*Task brief*:
Beginning with the line that includes "none -> black brick D9 level 1" and ending with the last line, print the records exactly, leaving every picture out.

|---|

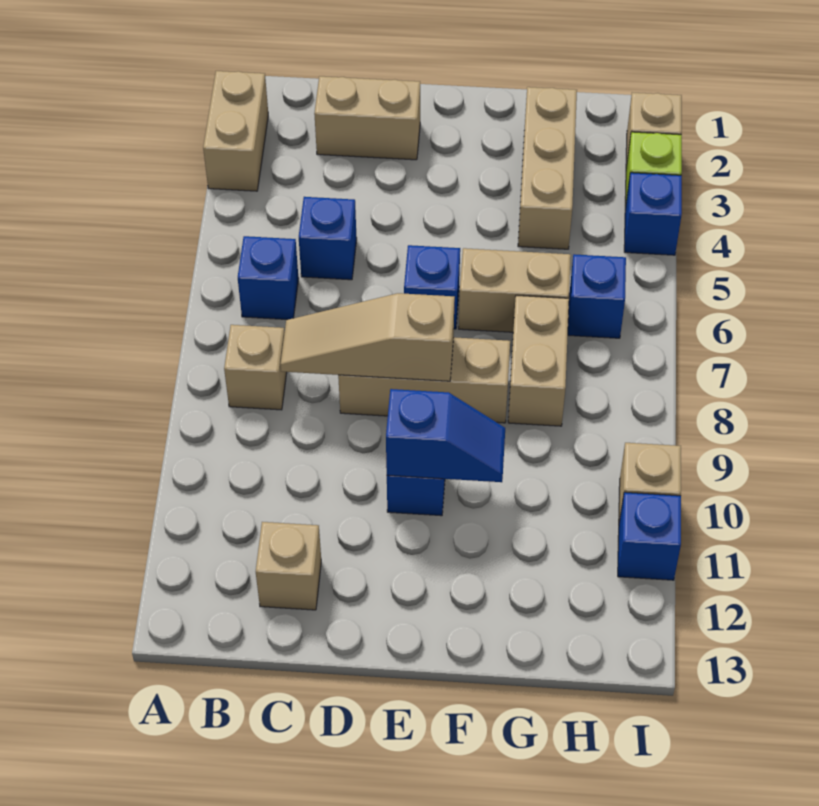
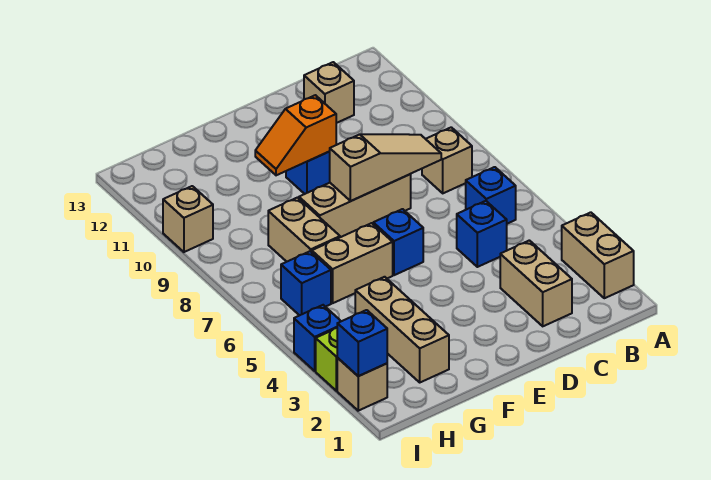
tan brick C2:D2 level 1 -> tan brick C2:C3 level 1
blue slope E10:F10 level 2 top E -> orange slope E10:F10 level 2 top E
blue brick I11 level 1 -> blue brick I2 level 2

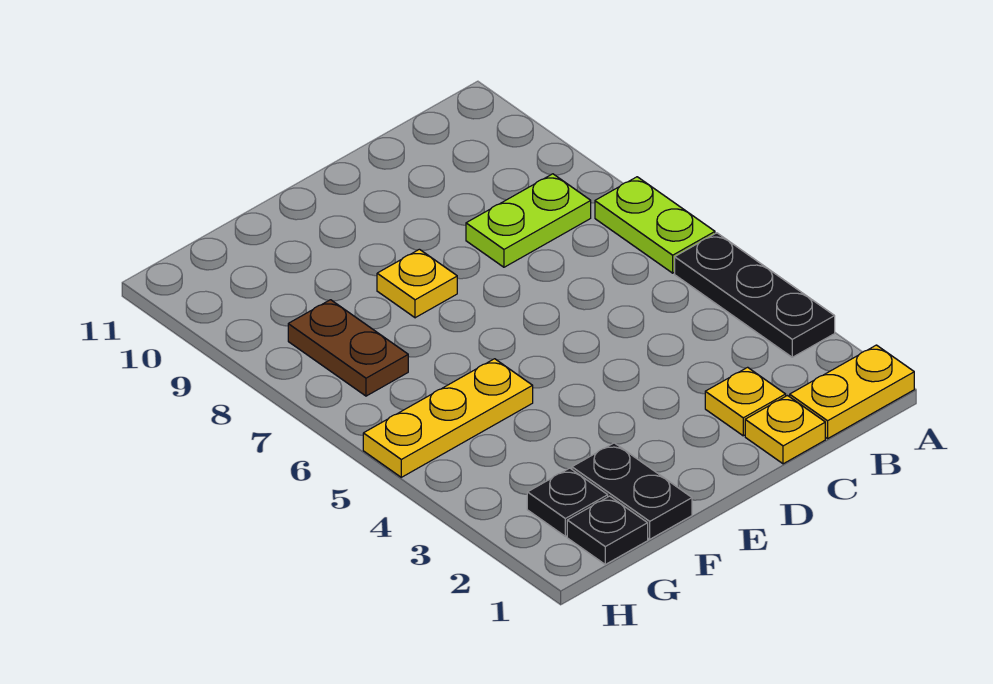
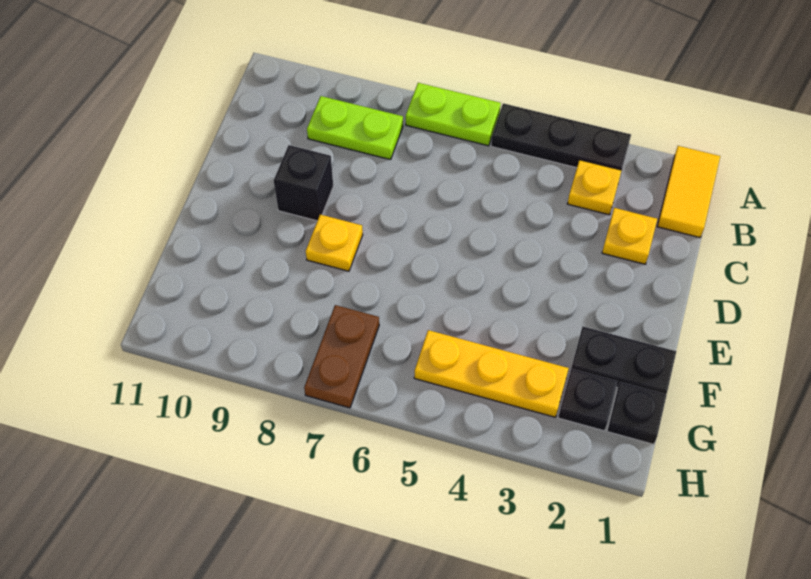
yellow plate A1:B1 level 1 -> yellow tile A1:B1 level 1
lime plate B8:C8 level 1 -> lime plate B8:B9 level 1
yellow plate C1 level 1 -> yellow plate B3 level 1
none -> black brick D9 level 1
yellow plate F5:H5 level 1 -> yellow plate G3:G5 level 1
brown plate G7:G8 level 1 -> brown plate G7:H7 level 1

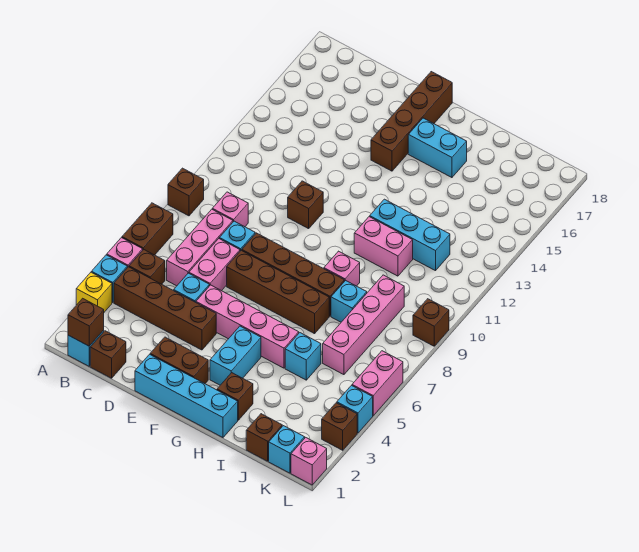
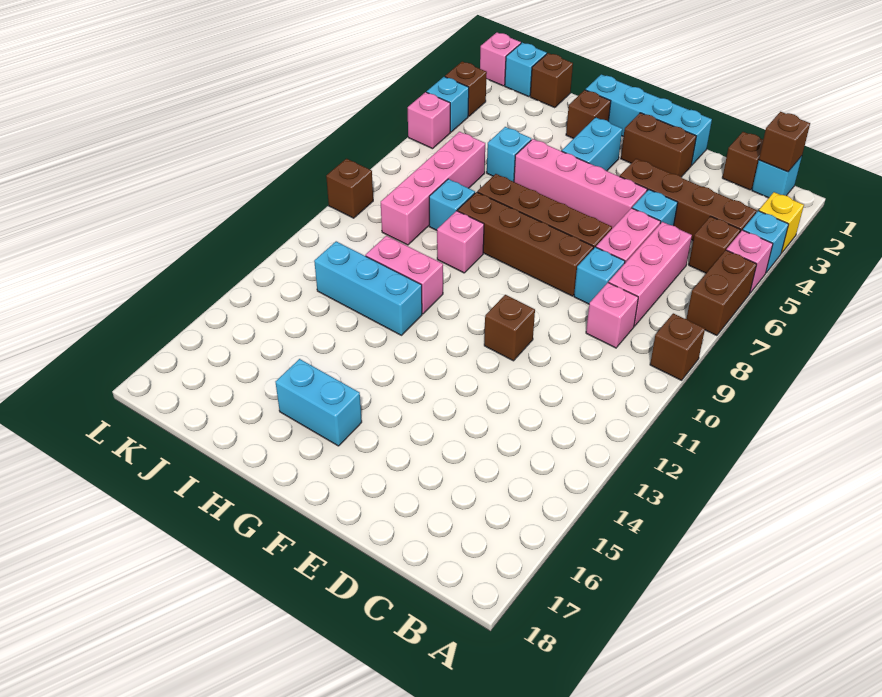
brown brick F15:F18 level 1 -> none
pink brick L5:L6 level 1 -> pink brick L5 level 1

|---|

*Task answer*:
none -> black brick D9 level 1
yellow plate F5:H5 level 1 -> yellow plate G3:G5 level 1
brown plate G7:G8 level 1 -> brown plate G7:H7 level 1

brown brick F15:F18 level 1 -> none
pink brick L5:L6 level 1 -> pink brick L5 level 1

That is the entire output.